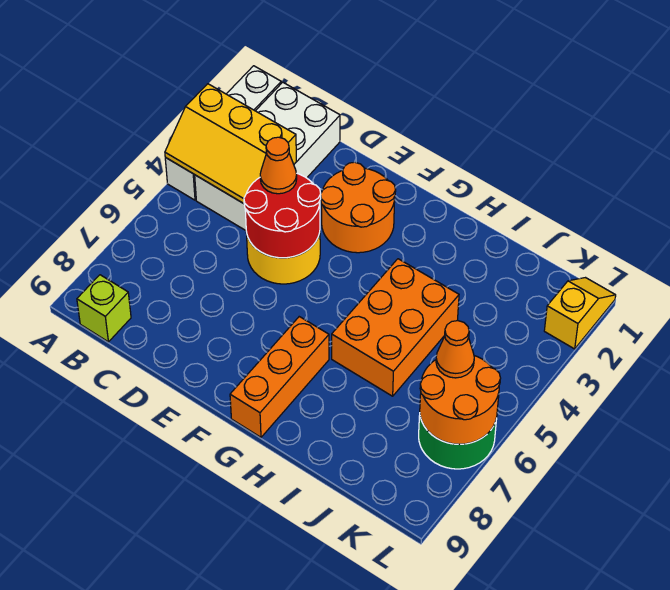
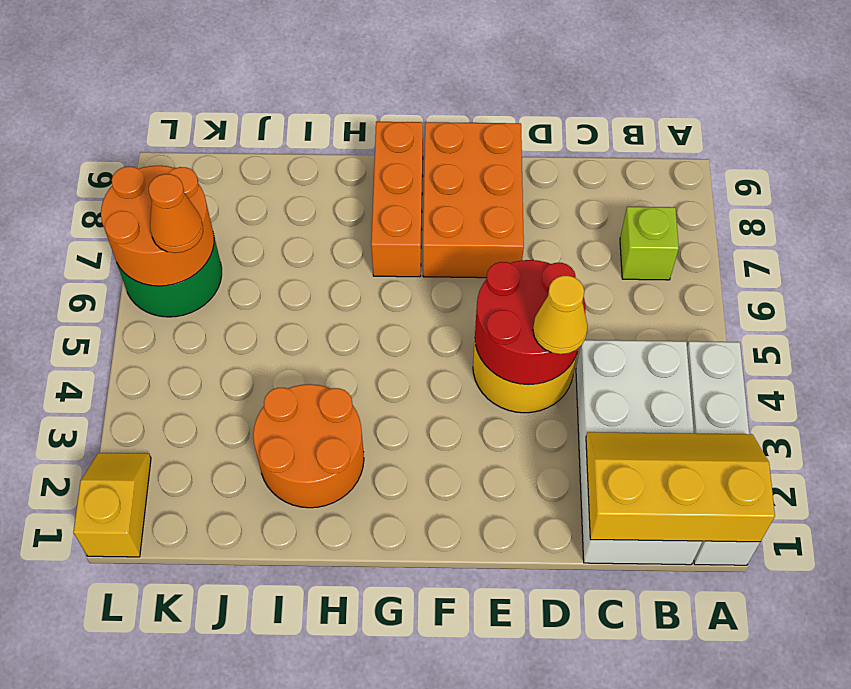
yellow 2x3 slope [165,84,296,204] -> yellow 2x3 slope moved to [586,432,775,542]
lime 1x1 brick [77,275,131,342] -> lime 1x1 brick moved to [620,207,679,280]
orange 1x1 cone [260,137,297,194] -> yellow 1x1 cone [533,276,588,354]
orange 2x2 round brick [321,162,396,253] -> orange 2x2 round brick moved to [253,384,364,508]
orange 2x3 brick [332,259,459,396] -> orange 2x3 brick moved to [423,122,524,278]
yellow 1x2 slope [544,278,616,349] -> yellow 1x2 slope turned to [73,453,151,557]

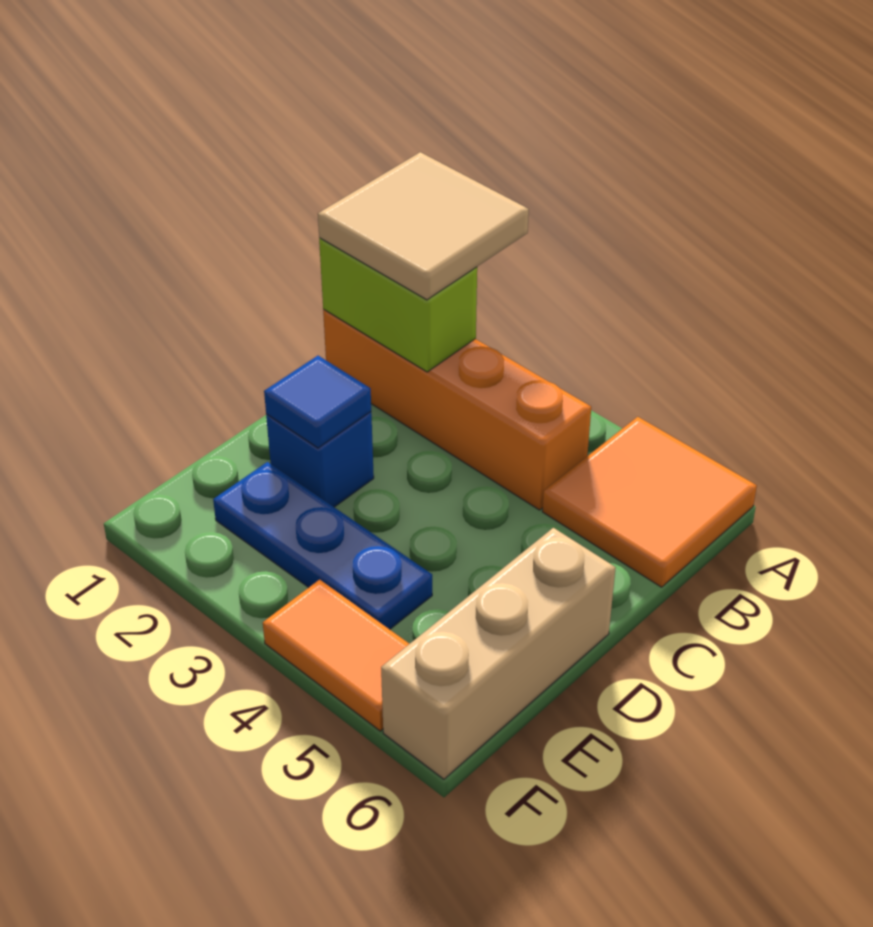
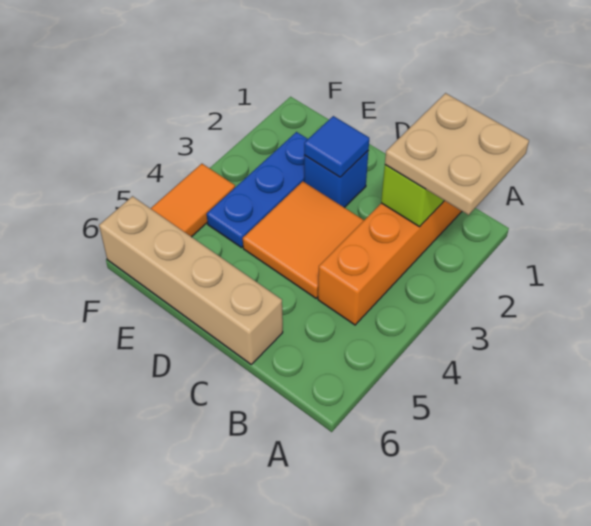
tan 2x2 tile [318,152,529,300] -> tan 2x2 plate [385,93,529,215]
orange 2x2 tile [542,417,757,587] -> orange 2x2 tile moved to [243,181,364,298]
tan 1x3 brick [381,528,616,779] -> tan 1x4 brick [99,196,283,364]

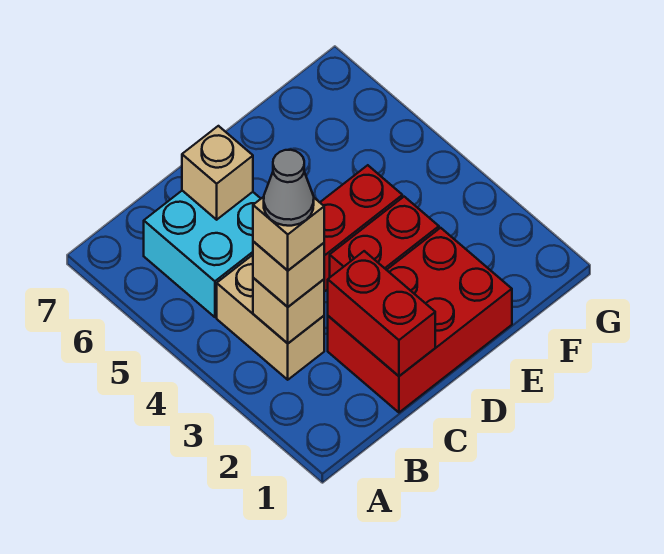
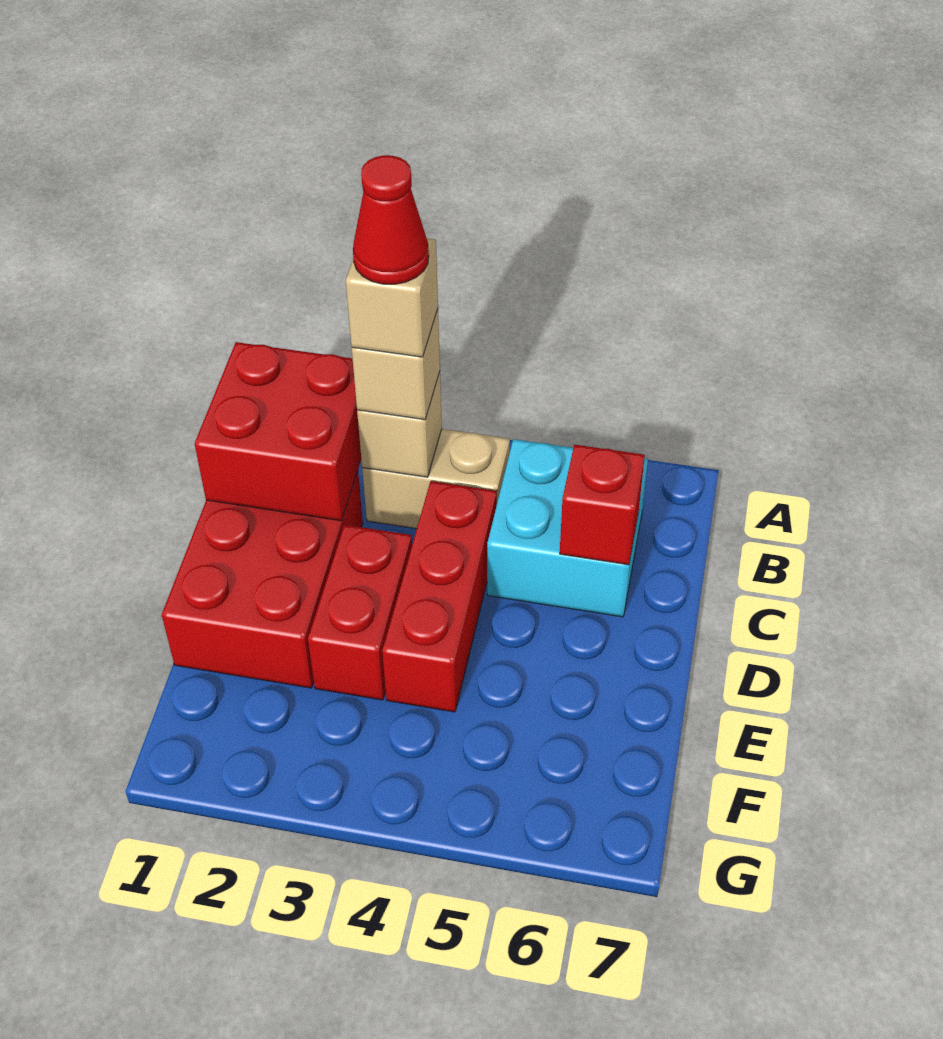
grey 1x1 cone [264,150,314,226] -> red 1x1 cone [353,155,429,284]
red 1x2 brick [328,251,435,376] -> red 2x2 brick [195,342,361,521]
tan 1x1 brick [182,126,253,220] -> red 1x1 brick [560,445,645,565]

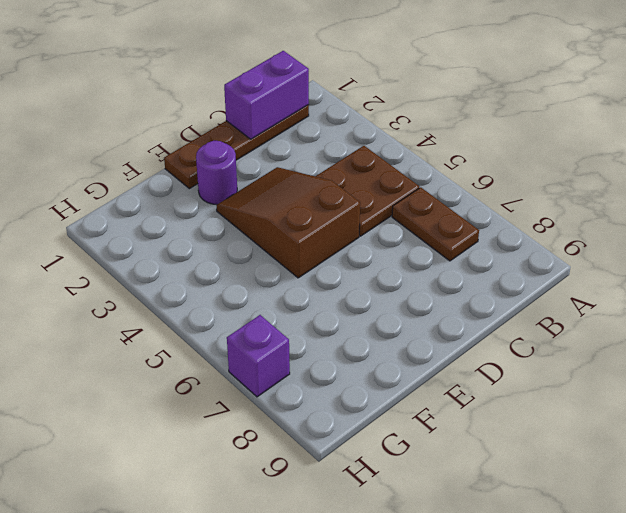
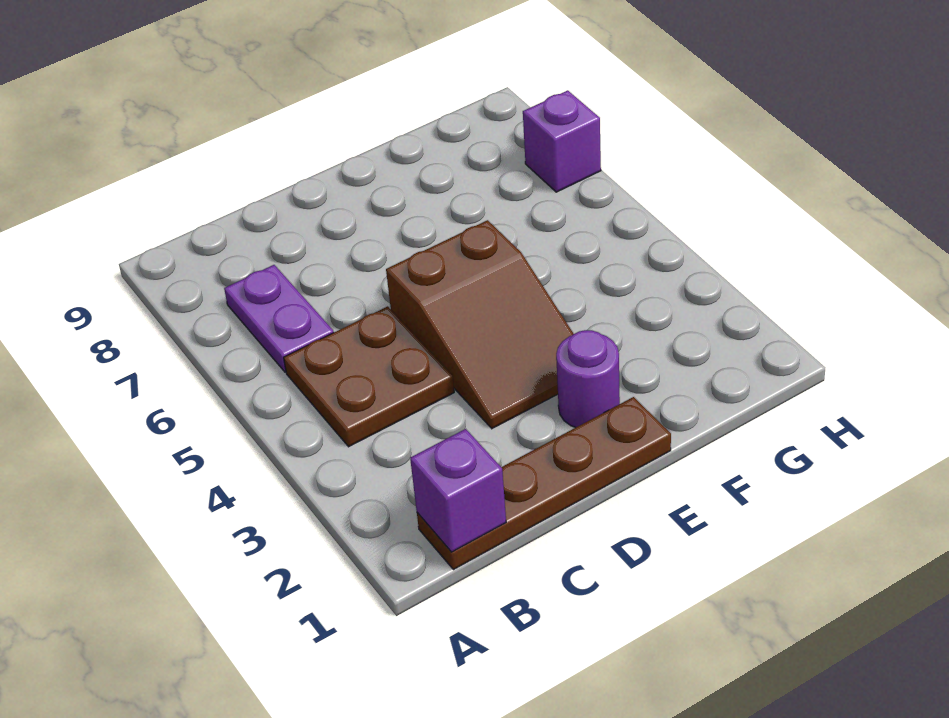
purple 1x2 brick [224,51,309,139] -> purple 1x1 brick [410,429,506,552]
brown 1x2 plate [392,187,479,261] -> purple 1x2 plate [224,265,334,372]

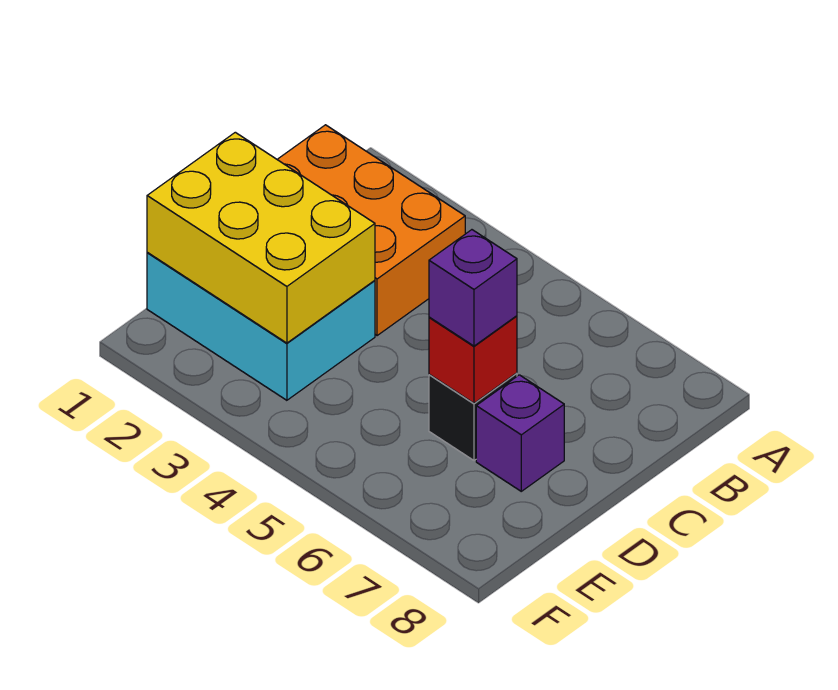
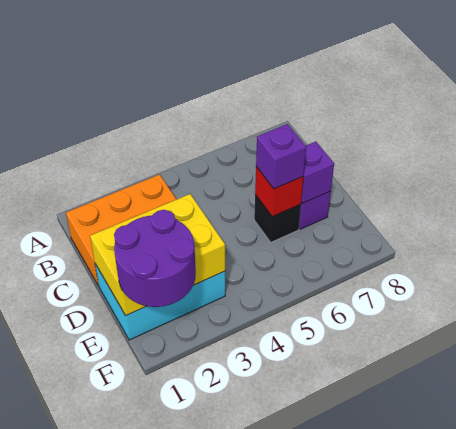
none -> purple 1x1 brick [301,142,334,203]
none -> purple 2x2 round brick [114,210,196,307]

──────────────────────────────

> [Task to complete] Your copy must reproduce the entries above in full, without their pictures.

> [Task solution]
yellow 2x3 slope [165,84,296,204] -> yellow 2x3 slope moved to [586,432,775,542]
lime 1x1 brick [77,275,131,342] -> lime 1x1 brick moved to [620,207,679,280]
orange 1x1 cone [260,137,297,194] -> yellow 1x1 cone [533,276,588,354]
orange 2x2 round brick [321,162,396,253] -> orange 2x2 round brick moved to [253,384,364,508]
orange 2x3 brick [332,259,459,396] -> orange 2x3 brick moved to [423,122,524,278]
yellow 1x2 slope [544,278,616,349] -> yellow 1x2 slope turned to [73,453,151,557]

tan 2x2 tile [318,152,529,300] -> tan 2x2 plate [385,93,529,215]
orange 2x2 tile [542,417,757,587] -> orange 2x2 tile moved to [243,181,364,298]
tan 1x3 brick [381,528,616,779] -> tan 1x4 brick [99,196,283,364]

grey 1x1 cone [264,150,314,226] -> red 1x1 cone [353,155,429,284]
red 1x2 brick [328,251,435,376] -> red 2x2 brick [195,342,361,521]
tan 1x1 brick [182,126,253,220] -> red 1x1 brick [560,445,645,565]

purple 1x2 brick [224,51,309,139] -> purple 1x1 brick [410,429,506,552]
brown 1x2 plate [392,187,479,261] -> purple 1x2 plate [224,265,334,372]

none -> purple 1x1 brick [301,142,334,203]
none -> purple 2x2 round brick [114,210,196,307]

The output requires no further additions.